## The problem
The task for the listing below is to write out exactly the lines starting at the one containing "J2 pin 2: NET21 -> 0V" and ending at the one containing "TP3: test point (NET21) -> none", both included. Pictures are to be omitted.

## Exercise material

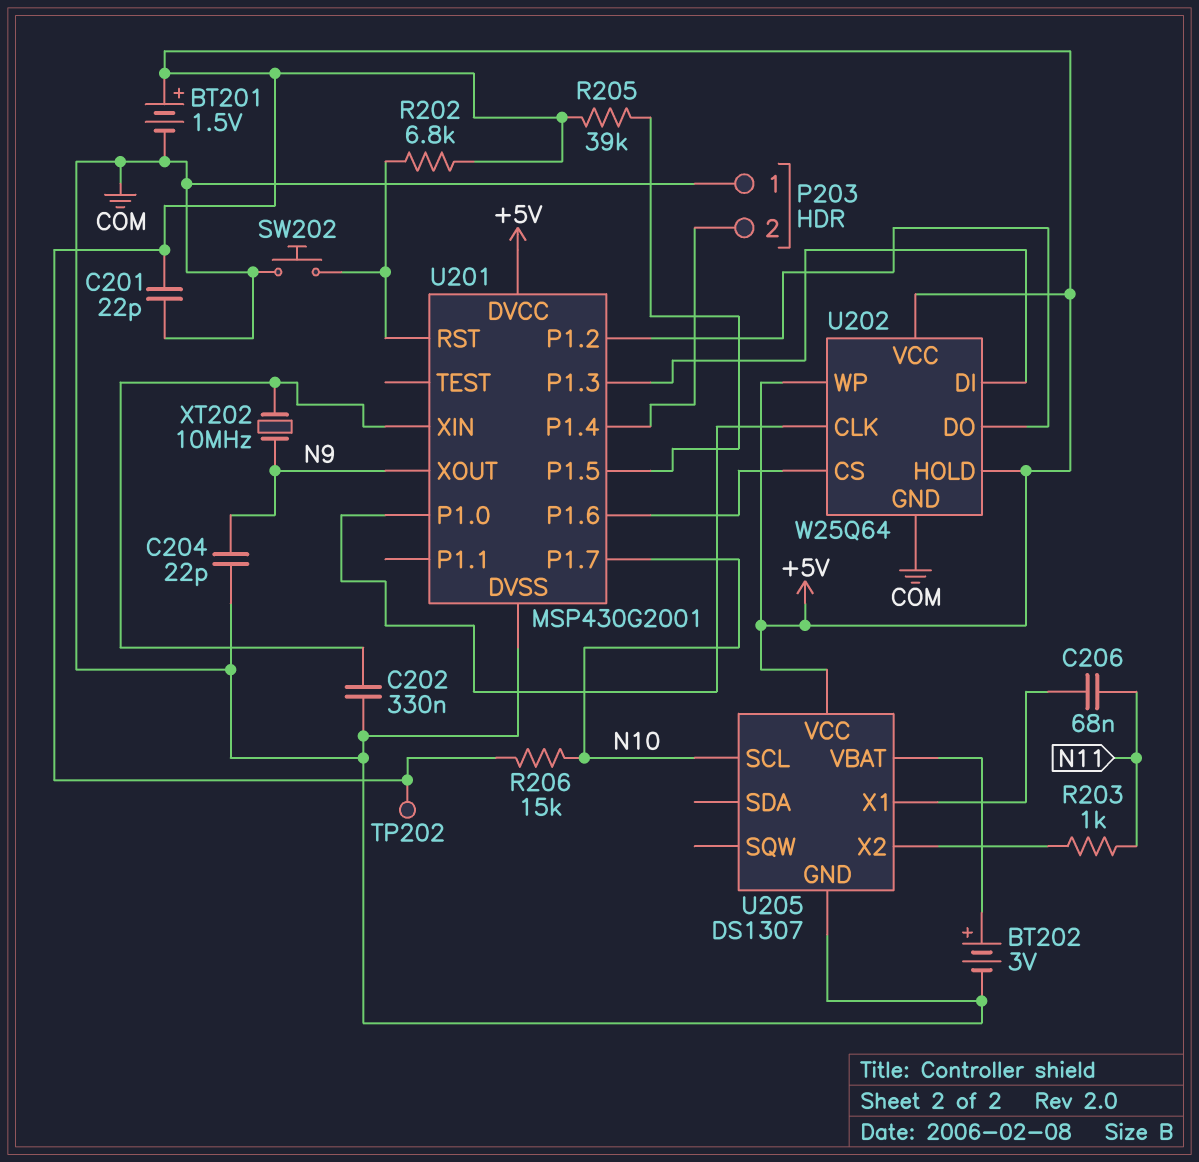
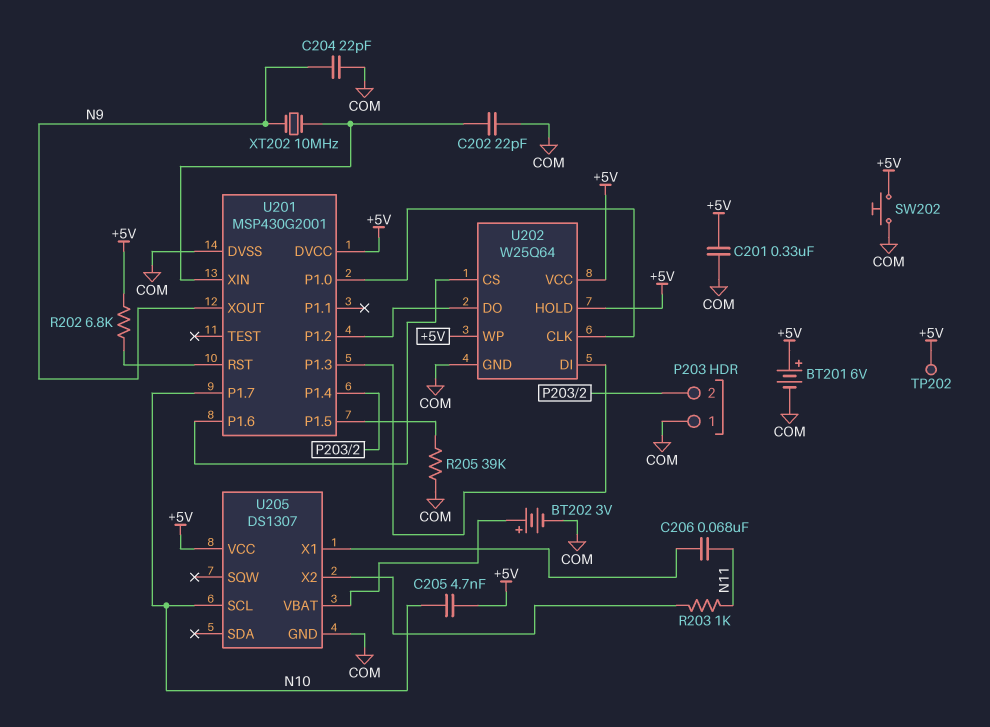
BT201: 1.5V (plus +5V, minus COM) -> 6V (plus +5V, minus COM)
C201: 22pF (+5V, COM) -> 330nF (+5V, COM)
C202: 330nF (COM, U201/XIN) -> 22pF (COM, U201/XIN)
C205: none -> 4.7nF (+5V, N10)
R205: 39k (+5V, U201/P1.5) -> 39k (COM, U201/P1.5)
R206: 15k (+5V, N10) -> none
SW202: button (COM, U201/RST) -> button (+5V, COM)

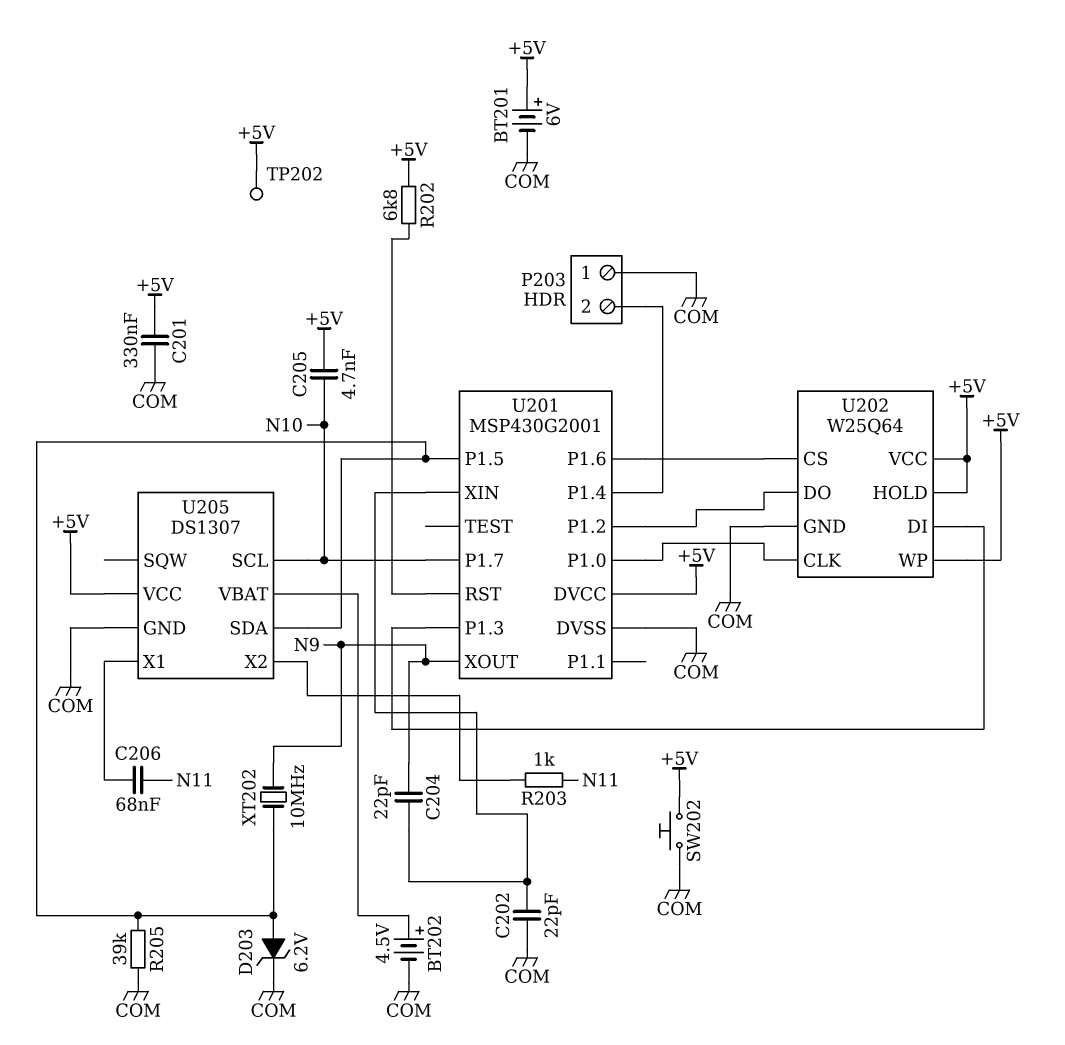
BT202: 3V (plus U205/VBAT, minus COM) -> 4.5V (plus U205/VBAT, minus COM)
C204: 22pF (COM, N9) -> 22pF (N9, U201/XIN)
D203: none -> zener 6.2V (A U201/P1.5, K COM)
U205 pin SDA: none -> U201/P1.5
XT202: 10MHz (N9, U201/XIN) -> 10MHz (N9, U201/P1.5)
--
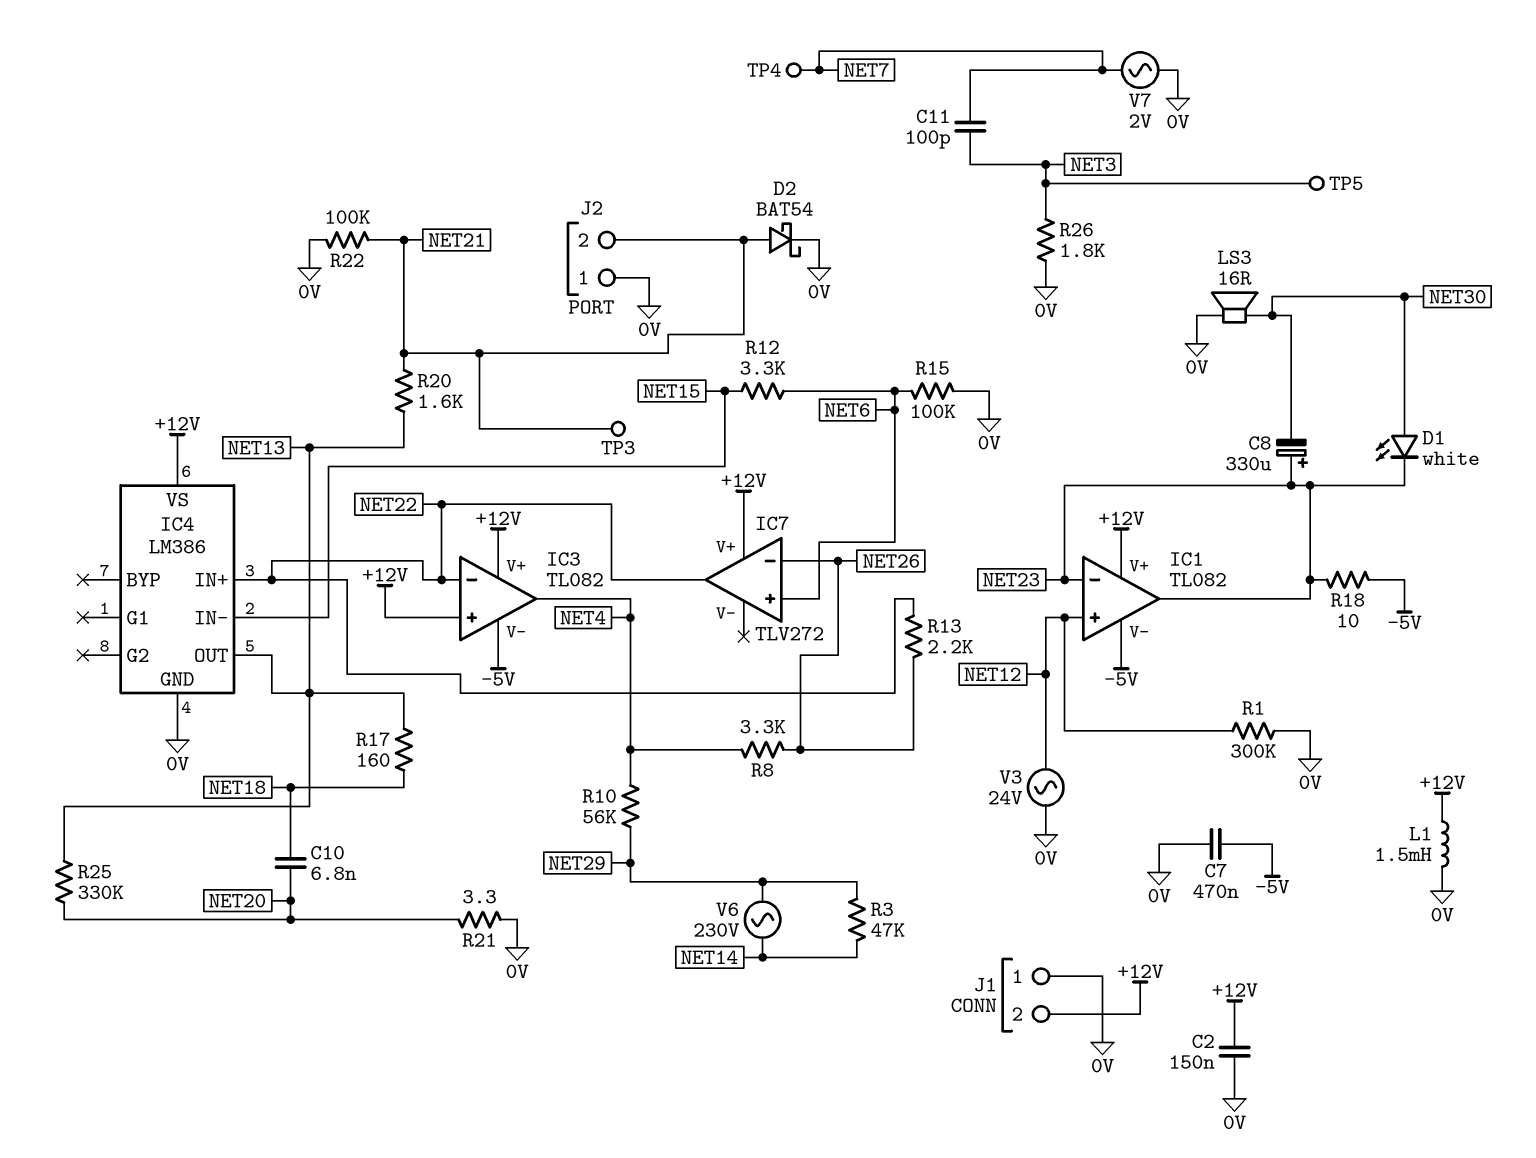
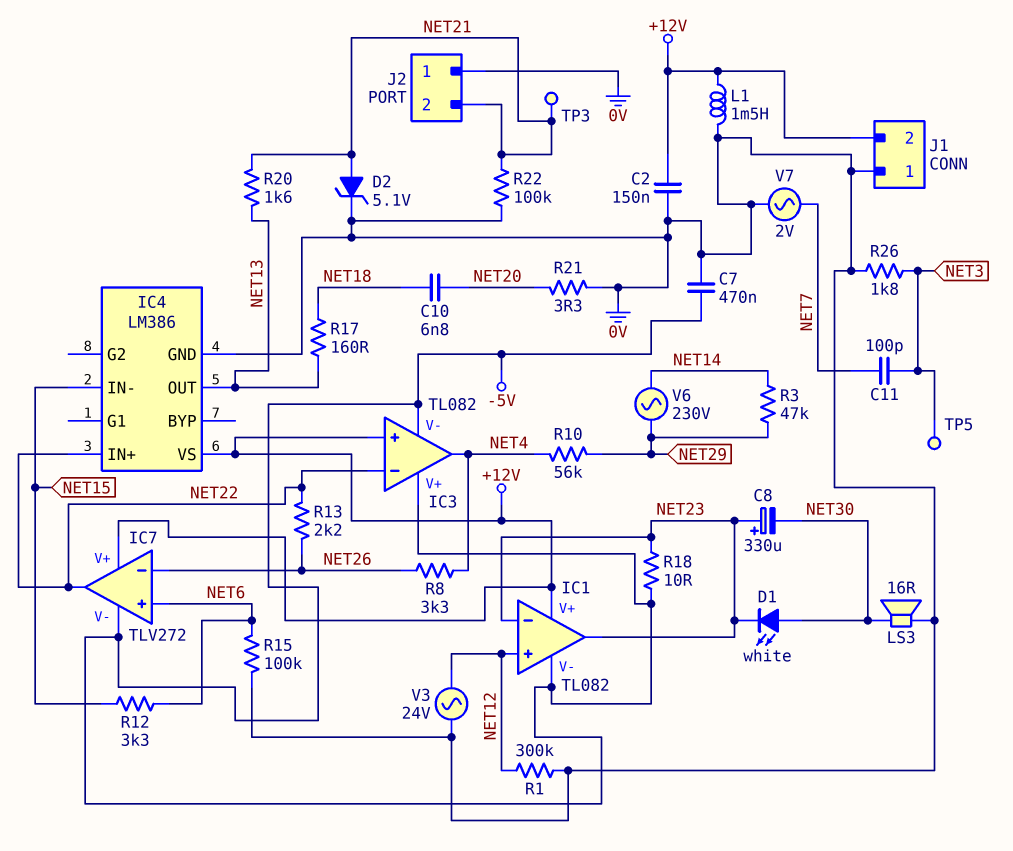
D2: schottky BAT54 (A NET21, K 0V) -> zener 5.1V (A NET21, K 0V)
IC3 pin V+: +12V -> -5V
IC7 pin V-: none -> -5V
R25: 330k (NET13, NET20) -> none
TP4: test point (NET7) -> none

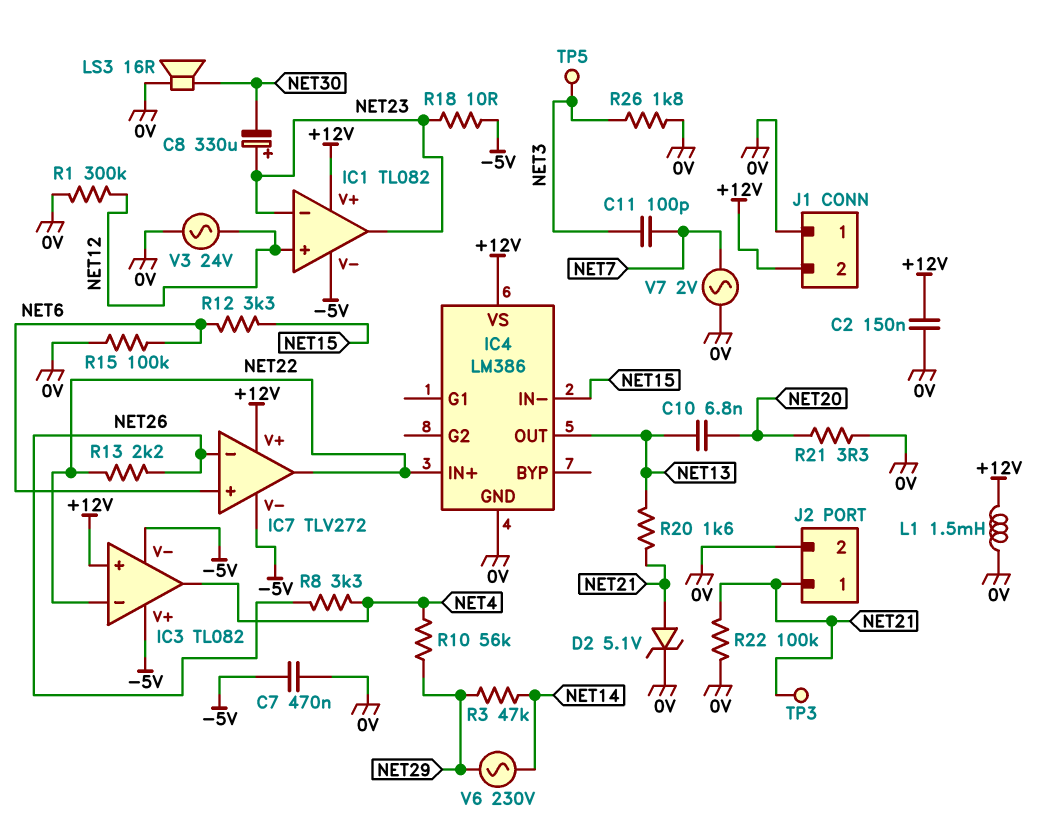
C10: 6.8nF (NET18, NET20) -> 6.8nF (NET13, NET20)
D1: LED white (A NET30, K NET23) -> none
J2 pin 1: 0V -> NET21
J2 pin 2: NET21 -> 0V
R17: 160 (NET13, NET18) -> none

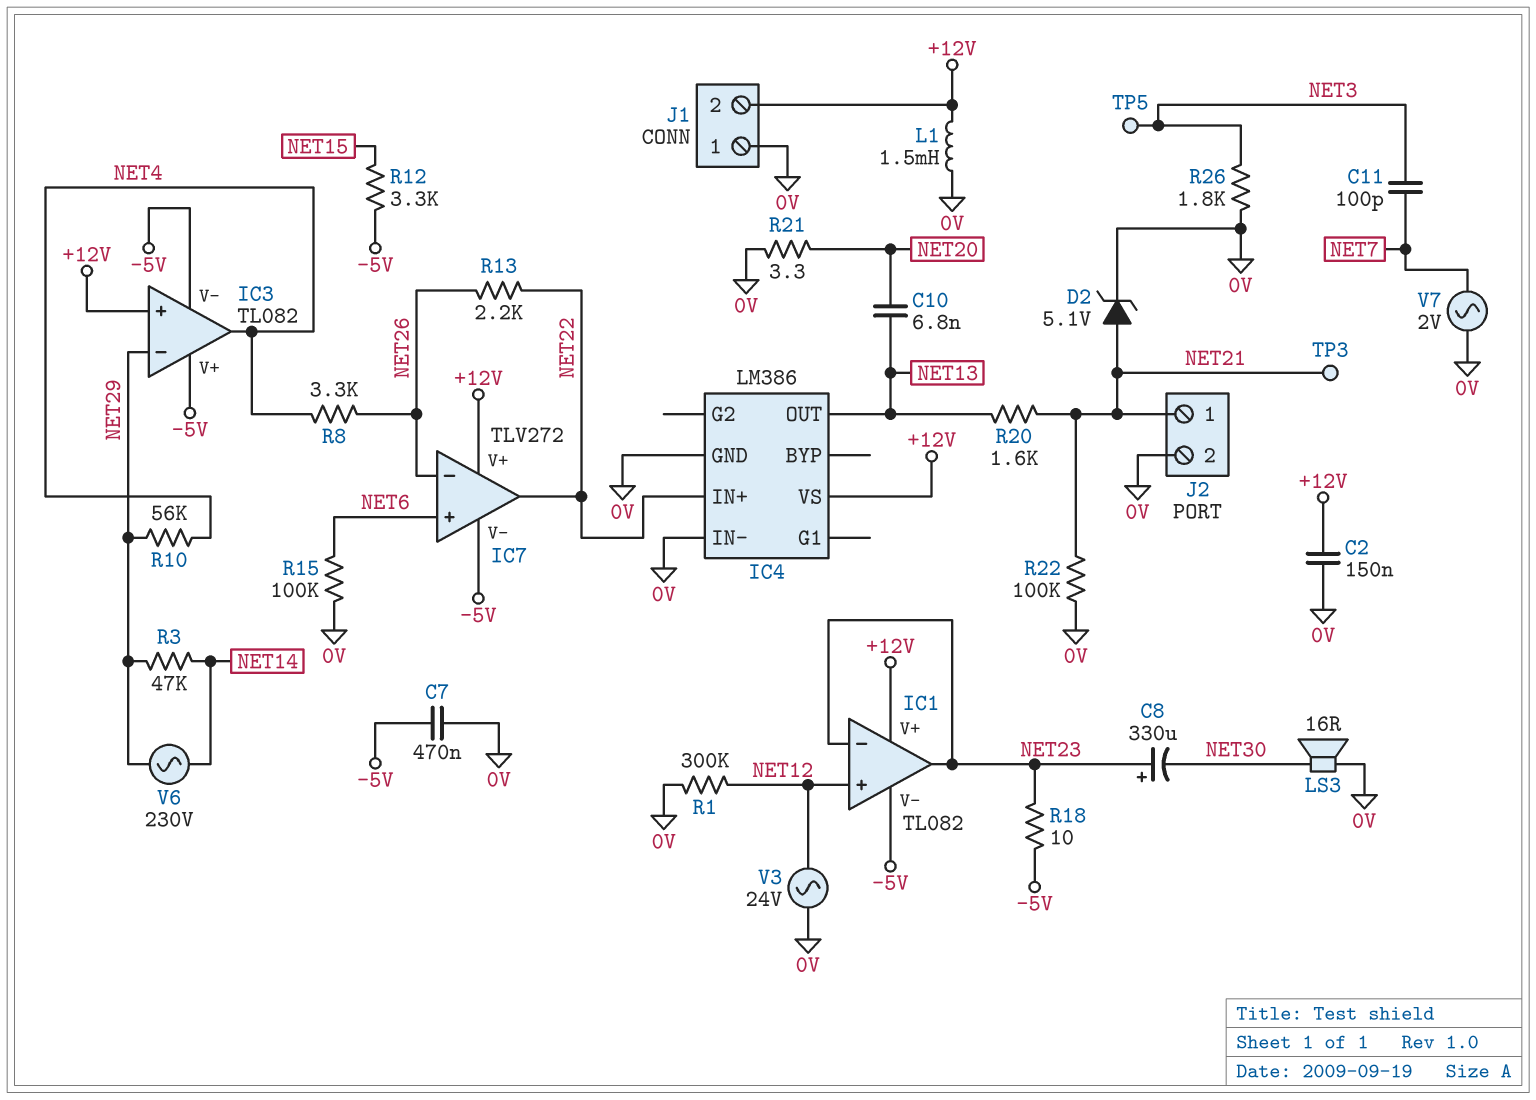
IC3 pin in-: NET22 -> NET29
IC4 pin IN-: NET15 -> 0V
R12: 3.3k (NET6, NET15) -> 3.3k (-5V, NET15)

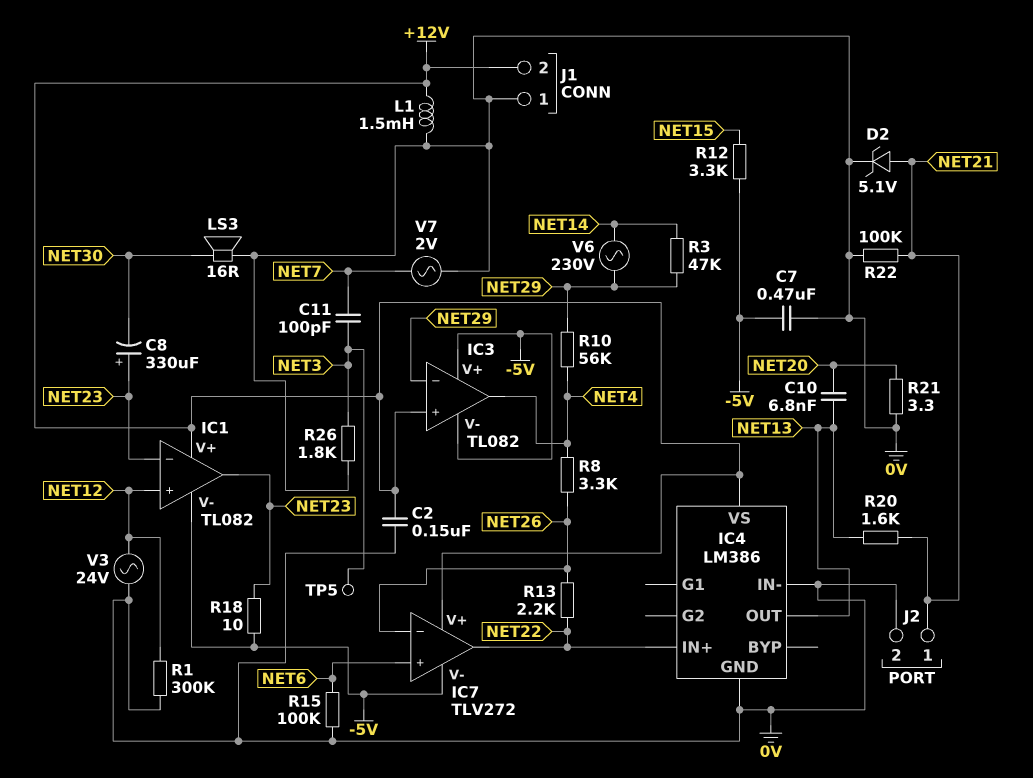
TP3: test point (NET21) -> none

## Task result
J2 pin 2: NET21 -> 0V
R17: 160 (NET13, NET18) -> none

IC3 pin in-: NET22 -> NET29
IC4 pin IN-: NET15 -> 0V
R12: 3.3k (NET6, NET15) -> 3.3k (-5V, NET15)

TP3: test point (NET21) -> none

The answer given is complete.